→ Required action: Exact reproduction required: the lines below from the line with "blue wallet: 0 -> 3" to the line with "white wallet: 10 -> 7", both ends included, and no others.

→ Data to process:
----------------
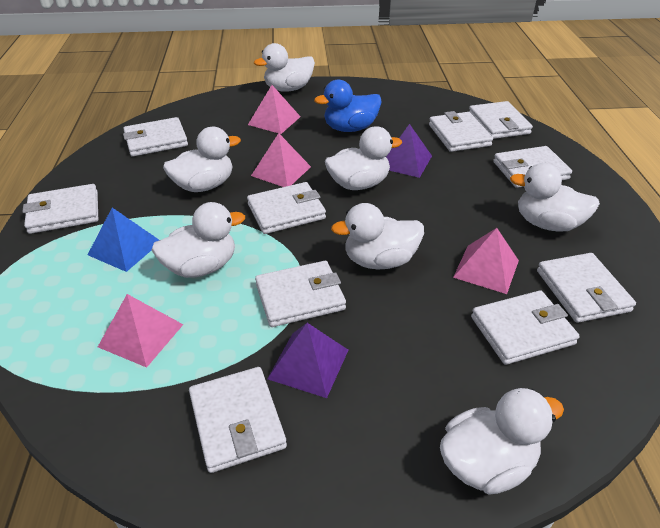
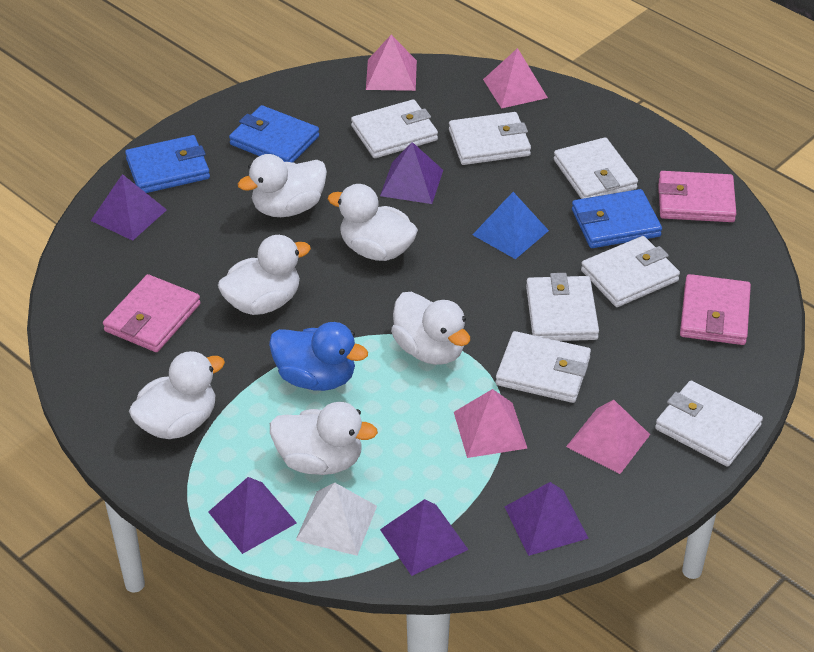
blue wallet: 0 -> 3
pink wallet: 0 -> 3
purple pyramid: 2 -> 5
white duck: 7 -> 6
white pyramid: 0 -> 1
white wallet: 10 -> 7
----------------
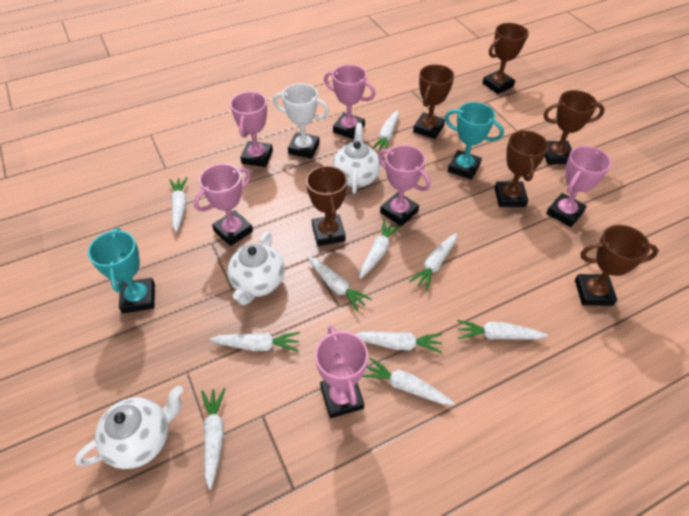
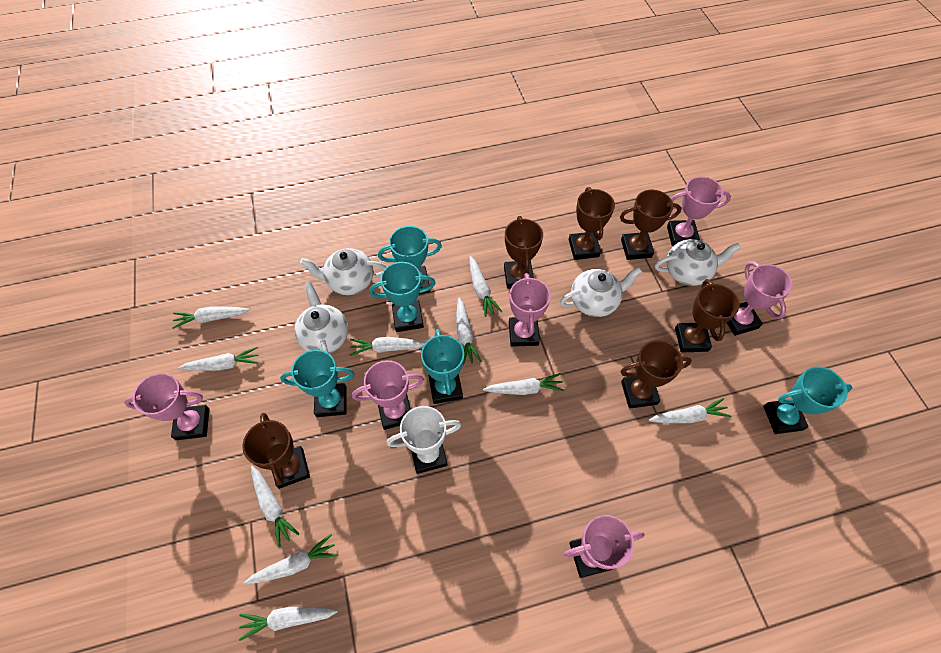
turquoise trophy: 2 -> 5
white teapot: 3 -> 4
----------------
→ Result:
blue wallet: 0 -> 3
pink wallet: 0 -> 3
purple pyramid: 2 -> 5
white duck: 7 -> 6
white pyramid: 0 -> 1
white wallet: 10 -> 7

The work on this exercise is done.